* MATERIALS PROVIDED:
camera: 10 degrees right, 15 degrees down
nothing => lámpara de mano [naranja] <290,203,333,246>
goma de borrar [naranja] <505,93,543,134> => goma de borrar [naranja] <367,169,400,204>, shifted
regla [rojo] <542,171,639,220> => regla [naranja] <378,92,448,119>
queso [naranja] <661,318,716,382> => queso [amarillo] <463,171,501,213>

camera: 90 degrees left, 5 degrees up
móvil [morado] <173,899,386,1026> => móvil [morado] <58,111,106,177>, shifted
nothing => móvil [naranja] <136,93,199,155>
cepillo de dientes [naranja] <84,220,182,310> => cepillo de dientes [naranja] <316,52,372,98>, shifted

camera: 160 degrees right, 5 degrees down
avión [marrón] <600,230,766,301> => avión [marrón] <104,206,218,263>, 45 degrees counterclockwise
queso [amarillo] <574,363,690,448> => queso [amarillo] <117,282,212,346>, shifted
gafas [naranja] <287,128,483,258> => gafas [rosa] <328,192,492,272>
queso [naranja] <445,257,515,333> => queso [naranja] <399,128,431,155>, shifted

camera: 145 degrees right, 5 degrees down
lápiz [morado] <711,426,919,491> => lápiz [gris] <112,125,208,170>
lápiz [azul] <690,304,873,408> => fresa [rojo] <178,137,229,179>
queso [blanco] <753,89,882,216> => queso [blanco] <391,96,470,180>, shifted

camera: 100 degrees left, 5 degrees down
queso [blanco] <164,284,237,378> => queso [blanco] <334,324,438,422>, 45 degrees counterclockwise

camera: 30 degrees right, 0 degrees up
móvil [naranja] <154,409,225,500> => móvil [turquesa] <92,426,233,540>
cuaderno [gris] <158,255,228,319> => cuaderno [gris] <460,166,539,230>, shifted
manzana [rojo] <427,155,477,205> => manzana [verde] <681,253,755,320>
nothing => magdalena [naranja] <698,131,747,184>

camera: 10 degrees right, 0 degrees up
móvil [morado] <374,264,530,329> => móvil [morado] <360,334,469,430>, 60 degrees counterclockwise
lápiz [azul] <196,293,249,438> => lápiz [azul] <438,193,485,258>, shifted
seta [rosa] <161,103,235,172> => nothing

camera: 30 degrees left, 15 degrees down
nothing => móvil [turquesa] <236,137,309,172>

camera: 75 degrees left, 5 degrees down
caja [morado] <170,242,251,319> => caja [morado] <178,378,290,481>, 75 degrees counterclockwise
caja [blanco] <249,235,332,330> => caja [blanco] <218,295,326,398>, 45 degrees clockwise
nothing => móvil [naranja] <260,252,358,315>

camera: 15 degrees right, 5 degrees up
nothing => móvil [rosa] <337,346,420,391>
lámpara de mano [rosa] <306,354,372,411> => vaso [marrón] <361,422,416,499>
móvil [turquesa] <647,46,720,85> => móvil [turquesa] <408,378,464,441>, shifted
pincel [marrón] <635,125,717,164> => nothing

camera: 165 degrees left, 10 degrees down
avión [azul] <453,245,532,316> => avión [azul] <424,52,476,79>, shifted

* WORK TO COMPLETE: The first line of the records and every line down to the line with "regla [rojo] <542,171,639,220>" must be quoted exactly; leave out all else.

* TASK RESULT:
camera: 10 degrees right, 15 degrees down
nothing => lámpara de mano [naranja] <290,203,333,246>
goma de borrar [naranja] <505,93,543,134> => goma de borrar [naranja] <367,169,400,204>, shifted
regla [rojo] <542,171,639,220> => regla [naranja] <378,92,448,119>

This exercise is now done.